● EXERCISE DIRECTIONS: Whenever a picture appears, omit it, and set down everything else in the records exactly.

++++++++++

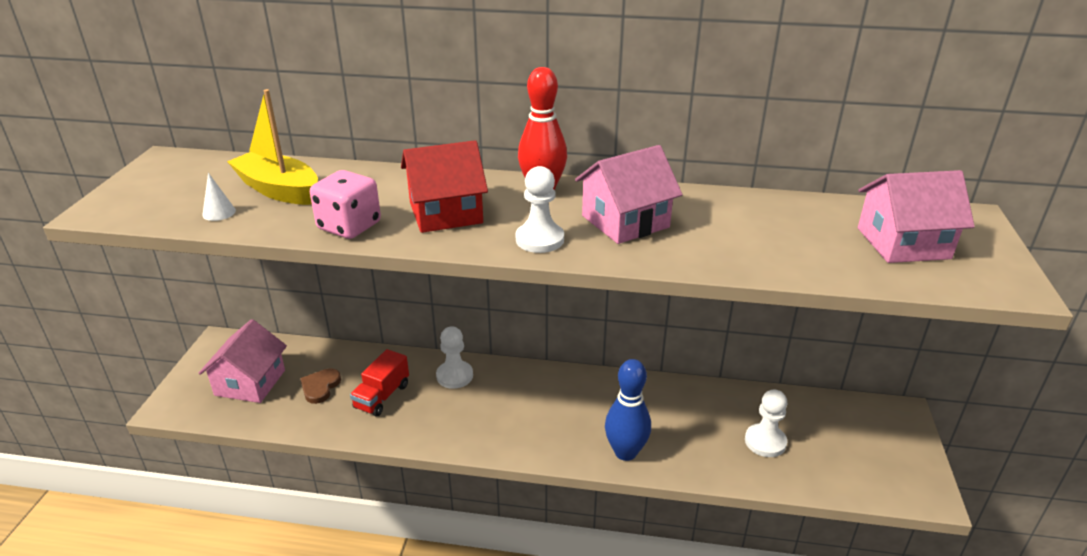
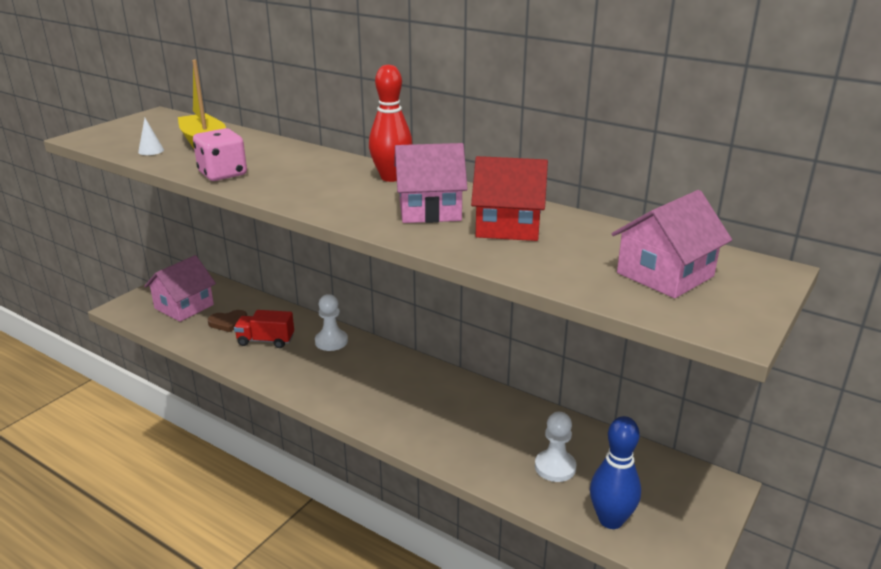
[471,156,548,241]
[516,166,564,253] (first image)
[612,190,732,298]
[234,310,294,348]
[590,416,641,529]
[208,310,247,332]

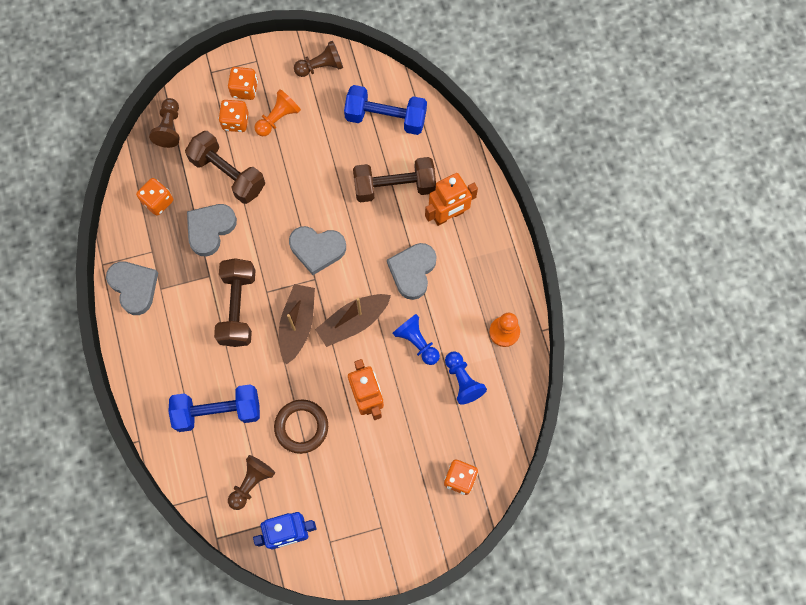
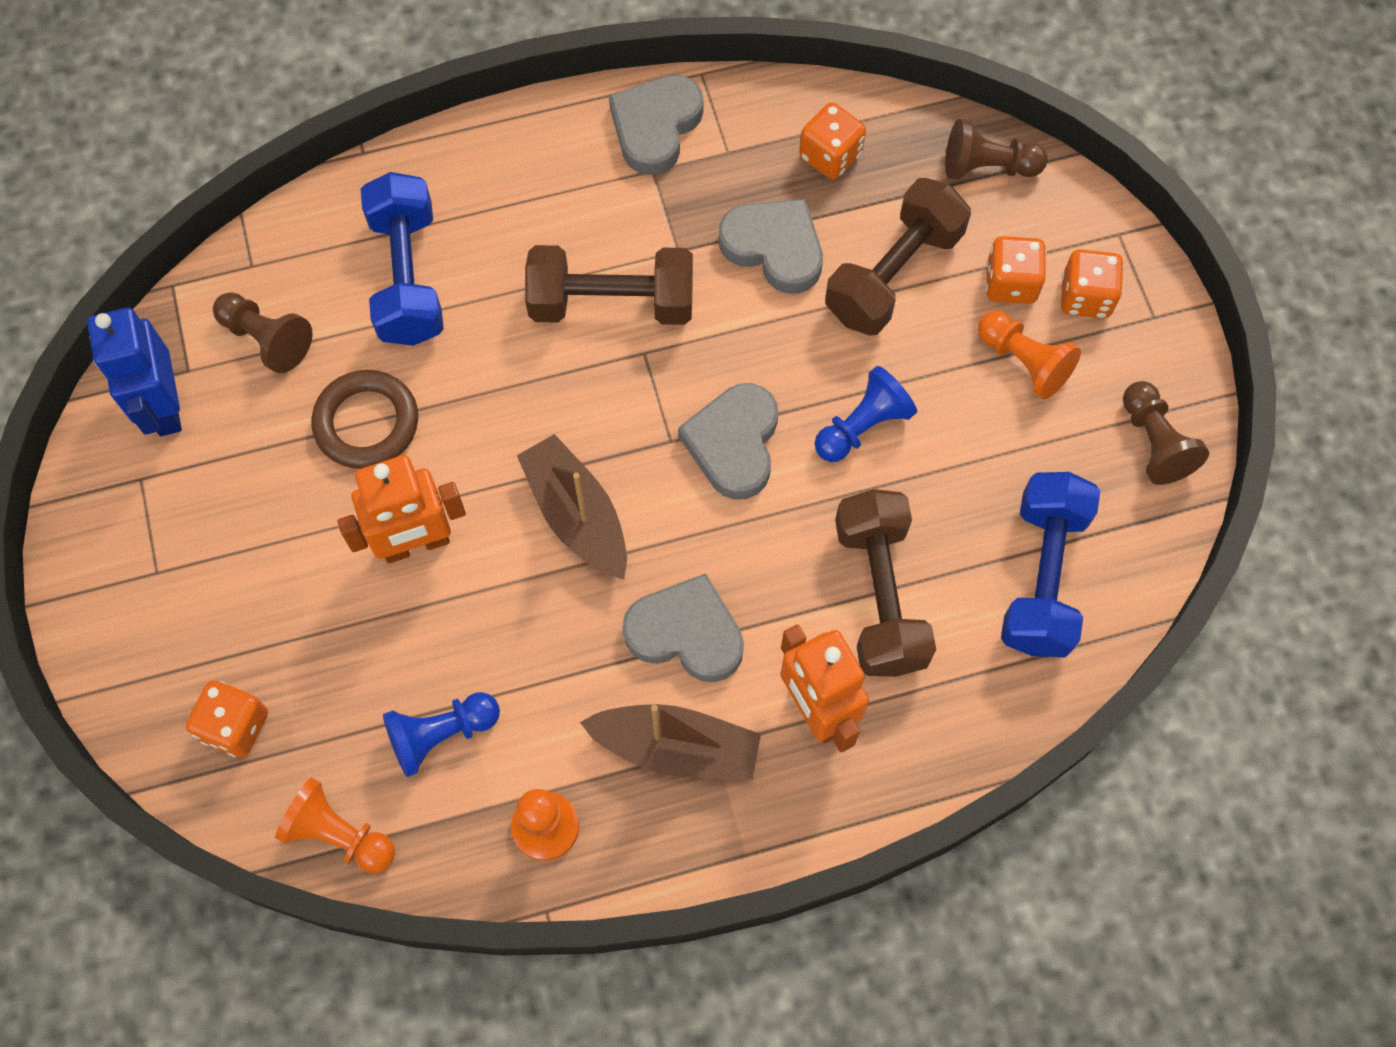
[609,75,704,175]
[580,704,761,780]
[815,366,917,462]
[275,778,395,873]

++++++++++

● RESPONSE BOX:
[471,156,548,241]
[516,166,564,253] (first image)
[612,190,732,298]
[234,310,294,348]
[590,416,641,529]
[208,310,247,332]

[609,75,704,175]
[580,704,761,780]
[815,366,917,462]
[275,778,395,873]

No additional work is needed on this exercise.